[Change detection data]
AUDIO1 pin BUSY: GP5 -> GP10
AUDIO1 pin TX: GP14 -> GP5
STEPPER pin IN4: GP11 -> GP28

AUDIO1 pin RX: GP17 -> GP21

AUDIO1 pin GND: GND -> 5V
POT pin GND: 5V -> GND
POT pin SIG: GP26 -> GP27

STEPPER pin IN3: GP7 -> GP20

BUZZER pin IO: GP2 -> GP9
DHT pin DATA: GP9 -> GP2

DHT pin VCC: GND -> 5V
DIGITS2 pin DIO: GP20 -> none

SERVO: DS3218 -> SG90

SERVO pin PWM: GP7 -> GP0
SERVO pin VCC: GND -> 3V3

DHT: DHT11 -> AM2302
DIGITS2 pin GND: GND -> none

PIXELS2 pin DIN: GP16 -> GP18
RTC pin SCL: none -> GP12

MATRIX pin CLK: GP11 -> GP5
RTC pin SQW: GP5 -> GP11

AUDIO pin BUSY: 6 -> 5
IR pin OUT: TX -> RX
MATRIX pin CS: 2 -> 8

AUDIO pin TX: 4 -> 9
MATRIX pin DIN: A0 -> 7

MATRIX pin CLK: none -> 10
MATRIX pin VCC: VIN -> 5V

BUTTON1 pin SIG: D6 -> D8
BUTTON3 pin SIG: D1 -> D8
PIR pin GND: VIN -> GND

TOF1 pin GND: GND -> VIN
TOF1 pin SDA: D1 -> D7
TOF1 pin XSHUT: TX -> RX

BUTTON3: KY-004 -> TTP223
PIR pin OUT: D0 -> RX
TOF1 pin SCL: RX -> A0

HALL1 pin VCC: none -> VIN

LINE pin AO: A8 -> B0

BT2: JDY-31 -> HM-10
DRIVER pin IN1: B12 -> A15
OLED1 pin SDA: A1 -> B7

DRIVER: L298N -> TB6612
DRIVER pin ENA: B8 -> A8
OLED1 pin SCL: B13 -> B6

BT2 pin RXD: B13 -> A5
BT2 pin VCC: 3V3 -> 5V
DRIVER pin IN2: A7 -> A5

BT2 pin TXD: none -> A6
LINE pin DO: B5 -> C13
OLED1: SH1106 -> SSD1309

**Task directions**
Please return every entry exactly as it appears.

**Response to the task**
AUDIO1 pin BUSY: GP5 -> GP10
AUDIO1 pin TX: GP14 -> GP5
STEPPER pin IN4: GP11 -> GP28

AUDIO1 pin RX: GP17 -> GP21

AUDIO1 pin GND: GND -> 5V
POT pin GND: 5V -> GND
POT pin SIG: GP26 -> GP27

STEPPER pin IN3: GP7 -> GP20

BUZZER pin IO: GP2 -> GP9
DHT pin DATA: GP9 -> GP2

DHT pin VCC: GND -> 5V
DIGITS2 pin DIO: GP20 -> none

SERVO: DS3218 -> SG90

SERVO pin PWM: GP7 -> GP0
SERVO pin VCC: GND -> 3V3

DHT: DHT11 -> AM2302
DIGITS2 pin GND: GND -> none

PIXELS2 pin DIN: GP16 -> GP18
RTC pin SCL: none -> GP12

MATRIX pin CLK: GP11 -> GP5
RTC pin SQW: GP5 -> GP11

AUDIO pin BUSY: 6 -> 5
IR pin OUT: TX -> RX
MATRIX pin CS: 2 -> 8

AUDIO pin TX: 4 -> 9
MATRIX pin DIN: A0 -> 7

MATRIX pin CLK: none -> 10
MATRIX pin VCC: VIN -> 5V

BUTTON1 pin SIG: D6 -> D8
BUTTON3 pin SIG: D1 -> D8
PIR pin GND: VIN -> GND

TOF1 pin GND: GND -> VIN
TOF1 pin SDA: D1 -> D7
TOF1 pin XSHUT: TX -> RX

BUTTON3: KY-004 -> TTP223
PIR pin OUT: D0 -> RX
TOF1 pin SCL: RX -> A0

HALL1 pin VCC: none -> VIN

LINE pin AO: A8 -> B0

BT2: JDY-31 -> HM-10
DRIVER pin IN1: B12 -> A15
OLED1 pin SDA: A1 -> B7

DRIVER: L298N -> TB6612
DRIVER pin ENA: B8 -> A8
OLED1 pin SCL: B13 -> B6

BT2 pin RXD: B13 -> A5
BT2 pin VCC: 3V3 -> 5V
DRIVER pin IN2: A7 -> A5

BT2 pin TXD: none -> A6
LINE pin DO: B5 -> C13
OLED1: SH1106 -> SSD1309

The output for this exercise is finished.